** Data to process follows **
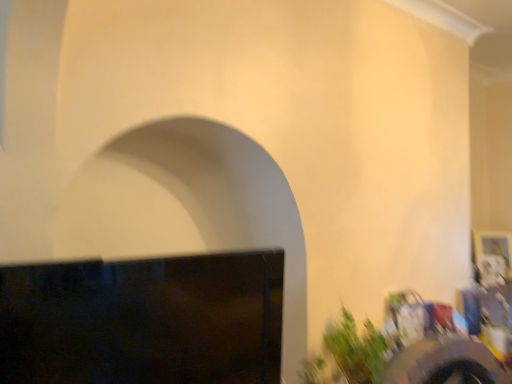
Question: Should I look upward or downward to see green leafy plant at lower right?

Choices:
 (A) up
 (B) down

Answer: (B)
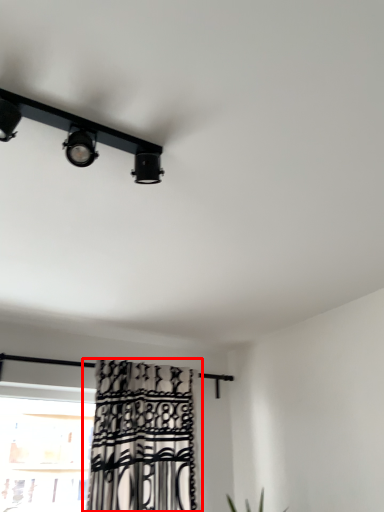
Question: Where is curtain (annotated by the red box) located in relation to lamp in the image?

Choices:
 (A) left
 (B) right

Answer: (B)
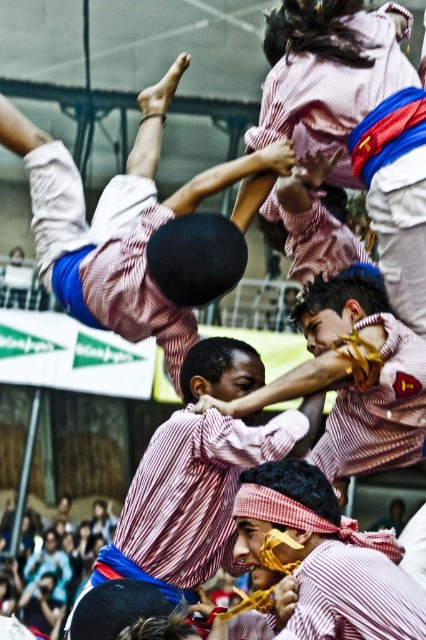
You are a photographer in the sports hall and want to capture a photo of the striped fabric shirt at center and the striped fabric man at center. Which one should you focus on to ensure it appears larger in the photo?

The striped fabric shirt at center is taller than the striped fabric man at center, so focusing on the striped fabric shirt at center will make it appear larger in the photo.

You are a photographer positioned at the front of the indoor arena where the performance is taking place. You want to capture a photo that includes both the point at position (198, 483) and the point at (351, 396). Since you want the subject closer to the camera to be in focus, which point should you focus on?

You should focus on point (198, 483) because it is closer to the camera than point (351, 396), ensuring it remains in focus while the other point may be slightly out of focus.

In the image of the cultural performance, there are two participants wearing striped fabric clothing. One is labeled as the striped fabric dancer at upper center and the other as the striped fabric shirt at center. From the perspective of someone watching the performance from the audience, which participant is positioned to the right side?

The striped fabric dancer at upper center is positioned to the right of the striped fabric shirt at center.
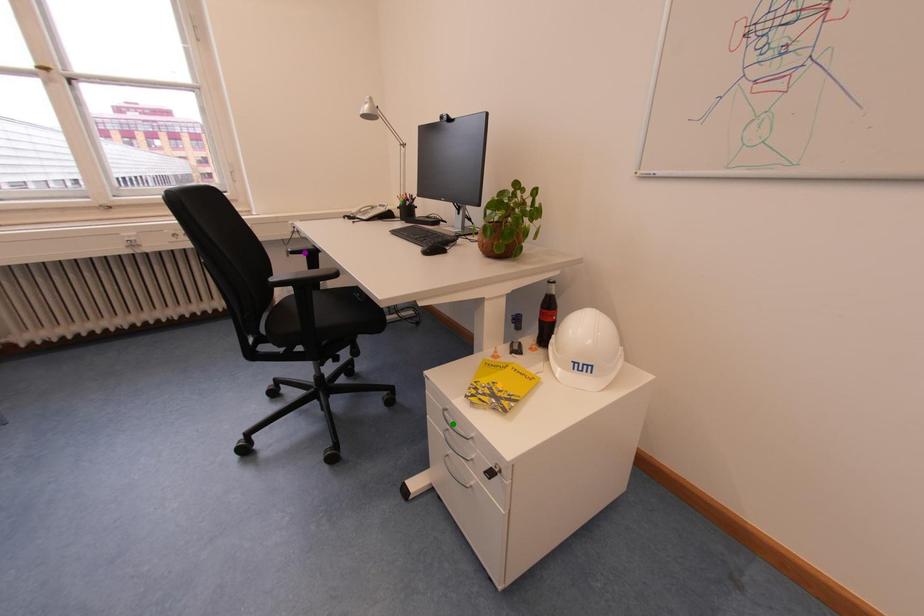
Order these from farthest to nearest:
A) orange point
B) purple point
C) green point

purple point
orange point
green point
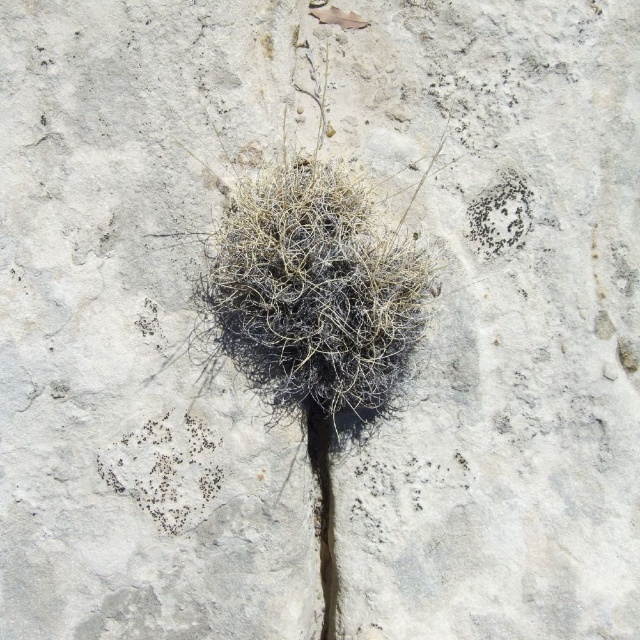
Question: Which object is the closest to the black speckled rock at upper right?

Choices:
 (A) fuzzy black plant at center
 (B) black speckled rock at lower left

Answer: (A)

Question: Which point is farther to the camera?

Choices:
 (A) (172, 502)
 (B) (508, 205)
 (C) (248, 358)

Answer: (B)

Question: Where is black speckled rock at lower left located in relation to black speckled rock at upper right in the image?

Choices:
 (A) below
 (B) above

Answer: (A)

Question: Can you confirm if black speckled rock at lower left is positioned to the left of black speckled rock at upper right?

Choices:
 (A) yes
 (B) no

Answer: (A)

Question: Among these points, which one is farthest from the camera?

Choices:
 (A) (513, 243)
 (B) (296, 230)

Answer: (A)

Question: Where is black speckled rock at lower left located in relation to black speckled rock at upper right in the image?

Choices:
 (A) right
 (B) left

Answer: (B)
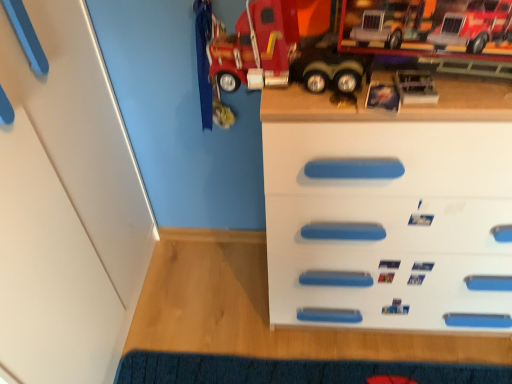
Question: In terms of height, does white plastic chest of drawers at center look taller or shorter compared to blue textured mat at lower center?

Choices:
 (A) tall
 (B) short

Answer: (A)

Question: Does point (504, 246) appear closer or farther from the camera than point (163, 367)?

Choices:
 (A) farther
 (B) closer

Answer: (B)

Question: From the image's perspective, is white plastic chest of drawers at center positioned above or below blue textured mat at lower center?

Choices:
 (A) below
 (B) above

Answer: (B)

Question: Is blue textured mat at lower center spatially inside white plastic chest of drawers at center, or outside of it?

Choices:
 (A) inside
 (B) outside

Answer: (B)

Question: Considering the positions of blue textured mat at lower center and white plastic chest of drawers at center in the image, is blue textured mat at lower center bigger or smaller than white plastic chest of drawers at center?

Choices:
 (A) big
 (B) small

Answer: (B)

Question: Considering the positions of blue textured mat at lower center and white plastic chest of drawers at center in the image, is blue textured mat at lower center wider or thinner than white plastic chest of drawers at center?

Choices:
 (A) wide
 (B) thin

Answer: (B)

Question: In the image, is blue textured mat at lower center positioned in front of or behind white plastic chest of drawers at center?

Choices:
 (A) front
 (B) behind

Answer: (B)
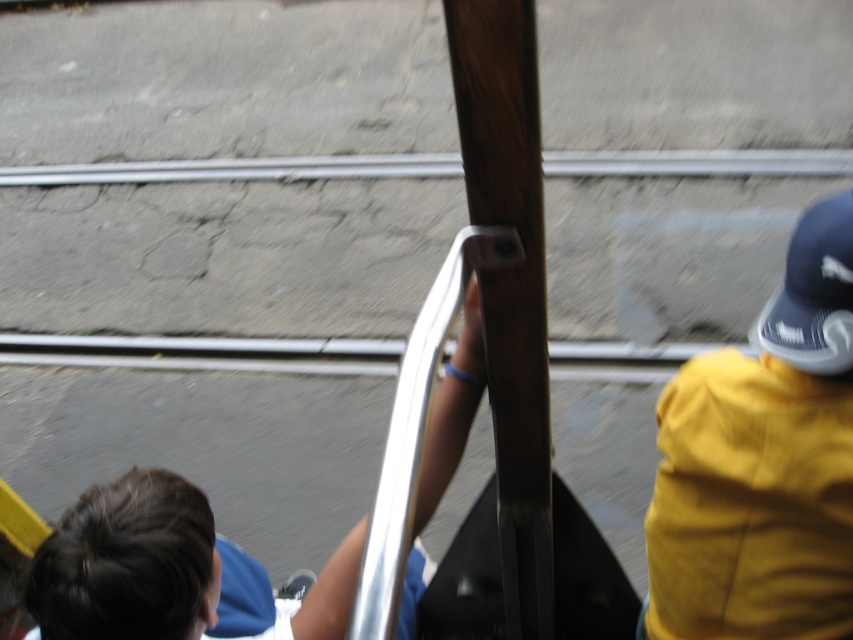
In the scene shown: You are a passenger on a tram and notice two objects in your view. The yellow fabric cap at right and the wooden pole at center. Which object appears bigger in your view?

The yellow fabric cap at right appears larger in size than the wooden pole at center.

You are sitting in the tram and want to know if the blue fabric shirt at center is nearer to you than the blue fabric baseball cap at upper right. Based on the scene, can you tell which one is closer?

The blue fabric shirt at center is closer to the viewer than the blue fabric baseball cap at upper right.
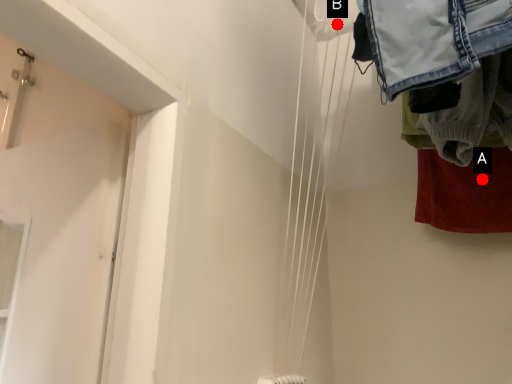
Question: Two points are circled on the image, labeled by A and B beside each circle. Which point appears farthest from the camera in this image?

Choices:
 (A) A is further
 (B) B is further

Answer: (B)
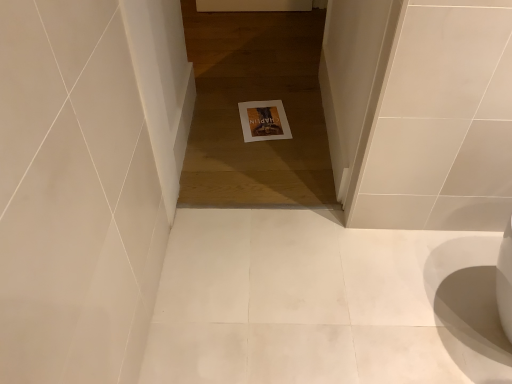
The image size is (512, 384). Find the location of `free space in front of white paper at center`. free space in front of white paper at center is located at coordinates (262, 152).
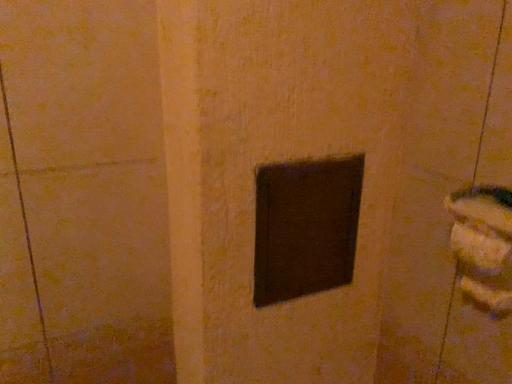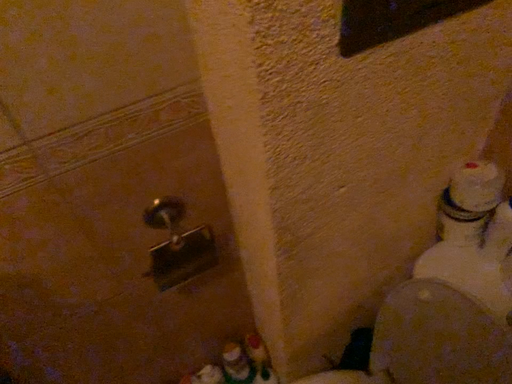
Question: Which way did the camera rotate in the video?

Choices:
 (A) rotated upward
 (B) rotated downward

Answer: (B)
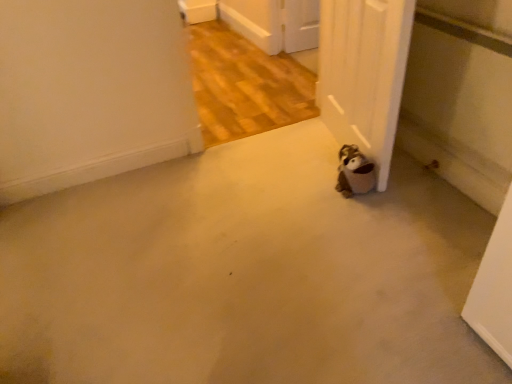
You are a GUI agent. You are given a task and a screenshot of the screen. Output one action in this format:
    pyautogui.click(x=<x>, y=<y>)
    Task: Click on the free space that is to the left of white matte door at lower right
    
    Given the screenshot: What is the action you would take?
    pyautogui.click(x=275, y=167)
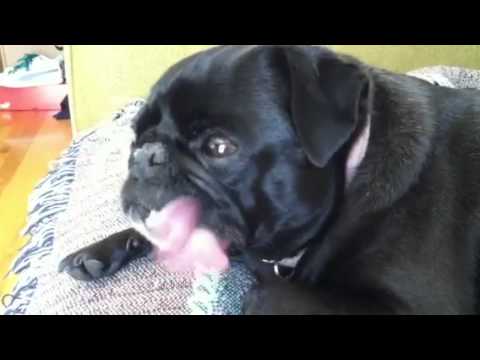
The height and width of the screenshot is (360, 480). What are the coordinates of `wall` in the screenshot? It's located at pyautogui.click(x=137, y=66).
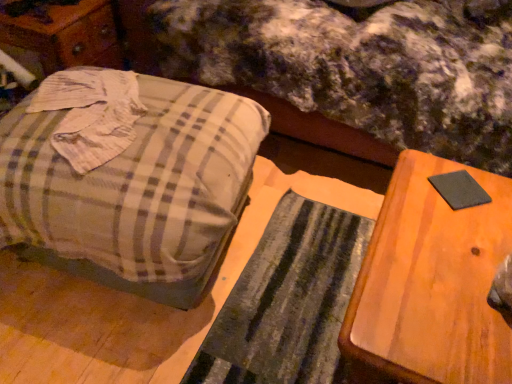
Locate an element on the screen. The width and height of the screenshot is (512, 384). free point to the left of black felt pad at right is located at coordinates 411,199.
** End of Data to process **
→ What you have to do: Update the records above by changing every "black speckled rock" to "dark speckled rock" and keeping everything else the same. Omit the pictures from your answer.

→ Response:
Question: Should I look upward or downward to see green leafy plant at lower right?

Choices:
 (A) up
 (B) down

Answer: (B)
Question: Where is curtain (annotated by the red box) located in relation to lamp in the image?

Choices:
 (A) left
 (B) right

Answer: (B)
You are a photographer in the sports hall and want to capture a photo of the striped fabric shirt at center and the striped fabric man at center. Which one should you focus on to ensure it appears larger in the photo?

The striped fabric shirt at center is taller than the striped fabric man at center, so focusing on the striped fabric shirt at center will make it appear larger in the photo.

You are a photographer positioned at the front of the indoor arena where the performance is taking place. You want to capture a photo that includes both the point at position (198, 483) and the point at (351, 396). Since you want the subject closer to the camera to be in focus, which point should you focus on?

You should focus on point (198, 483) because it is closer to the camera than point (351, 396), ensuring it remains in focus while the other point may be slightly out of focus.

In the image of the cultural performance, there are two participants wearing striped fabric clothing. One is labeled as the striped fabric dancer at upper center and the other as the striped fabric shirt at center. From the perspective of someone watching the performance from the audience, which participant is positioned to the right side?

The striped fabric dancer at upper center is positioned to the right of the striped fabric shirt at center.
Order these from farthest to nearest:
A) orange point
B) purple point
C) green point

purple point
orange point
green point
Question: Which object is the closest to the dark speckled rock at upper right?

Choices:
 (A) fuzzy black plant at center
 (B) dark speckled rock at lower left

Answer: (A)

Question: Which point is farther to the camera?

Choices:
 (A) (172, 502)
 (B) (508, 205)
 (C) (248, 358)

Answer: (B)

Question: Where is dark speckled rock at lower left located in relation to dark speckled rock at upper right in the image?

Choices:
 (A) below
 (B) above

Answer: (A)

Question: Can you confirm if dark speckled rock at lower left is positioned to the left of dark speckled rock at upper right?

Choices:
 (A) yes
 (B) no

Answer: (A)

Question: Among these points, which one is farthest from the camera?

Choices:
 (A) (513, 243)
 (B) (296, 230)

Answer: (A)

Question: Where is dark speckled rock at lower left located in relation to dark speckled rock at upper right in the image?

Choices:
 (A) right
 (B) left

Answer: (B)
Question: In terms of height, does white plastic chest of drawers at center look taller or shorter compared to blue textured mat at lower center?

Choices:
 (A) tall
 (B) short

Answer: (A)

Question: Does point (504, 246) appear closer or farther from the camera than point (163, 367)?

Choices:
 (A) farther
 (B) closer

Answer: (B)

Question: From the image's perspective, is white plastic chest of drawers at center positioned above or below blue textured mat at lower center?

Choices:
 (A) below
 (B) above

Answer: (B)

Question: Is blue textured mat at lower center spatially inside white plastic chest of drawers at center, or outside of it?

Choices:
 (A) inside
 (B) outside

Answer: (B)

Question: Considering the positions of blue textured mat at lower center and white plastic chest of drawers at center in the image, is blue textured mat at lower center bigger or smaller than white plastic chest of drawers at center?

Choices:
 (A) big
 (B) small

Answer: (B)

Question: Considering the positions of blue textured mat at lower center and white plastic chest of drawers at center in the image, is blue textured mat at lower center wider or thinner than white plastic chest of drawers at center?

Choices:
 (A) wide
 (B) thin

Answer: (B)

Question: In the image, is blue textured mat at lower center positioned in front of or behind white plastic chest of drawers at center?

Choices:
 (A) front
 (B) behind

Answer: (B)
In the scene shown: You are a passenger on a tram and notice two objects in your view. The yellow fabric cap at right and the wooden pole at center. Which object appears bigger in your view?

The yellow fabric cap at right appears larger in size than the wooden pole at center.

You are sitting in the tram and want to know if the blue fabric shirt at center is nearer to you than the blue fabric baseball cap at upper right. Based on the scene, can you tell which one is closer?

The blue fabric shirt at center is closer to the viewer than the blue fabric baseball cap at upper right.
Question: Two points are circled on the image, labeled by A and B beside each circle. Which point appears farthest from the camera in this image?

Choices:
 (A) A is further
 (B) B is further

Answer: (B)
The image size is (512, 384). Find the location of `free space in front of white paper at center`. free space in front of white paper at center is located at coordinates (262, 152).
Question: Which way did the camera rotate in the video?

Choices:
 (A) rotated upward
 (B) rotated downward

Answer: (B)
You are a GUI agent. You are given a task and a screenshot of the screen. Output one action in this format:
    pyautogui.click(x=<x>, y=<y>)
    Task: Click on the free space that is to the left of white matte door at lower right
    
    Given the screenshot: What is the action you would take?
    pyautogui.click(x=275, y=167)
The height and width of the screenshot is (360, 480). What are the coordinates of `wall` in the screenshot? It's located at pyautogui.click(x=137, y=66).
Locate an element on the screen. The width and height of the screenshot is (512, 384). free point to the left of black felt pad at right is located at coordinates 411,199.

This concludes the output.